Information supplied
* * *

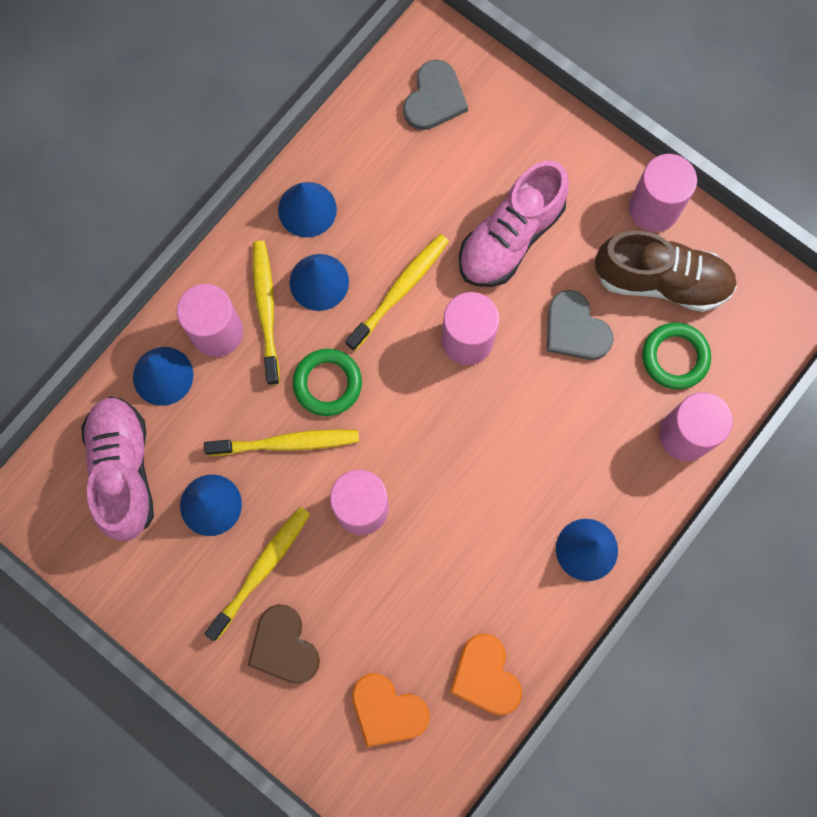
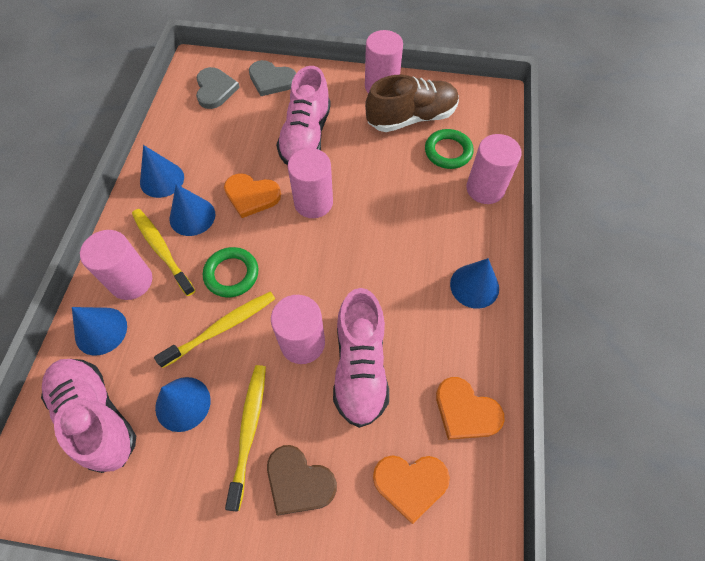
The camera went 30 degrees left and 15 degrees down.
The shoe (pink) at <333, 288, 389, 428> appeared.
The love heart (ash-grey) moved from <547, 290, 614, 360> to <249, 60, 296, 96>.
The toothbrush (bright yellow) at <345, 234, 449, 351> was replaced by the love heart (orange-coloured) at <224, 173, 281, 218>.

* * *

Task objective
Show the lines from the data above that contain the string "love".

Written solution
The love heart (ash-grey) moved from <547, 290, 614, 360> to <249, 60, 296, 96>.
The toothbrush (bright yellow) at <345, 234, 449, 351> was replaced by the love heart (orange-coloured) at <224, 173, 281, 218>.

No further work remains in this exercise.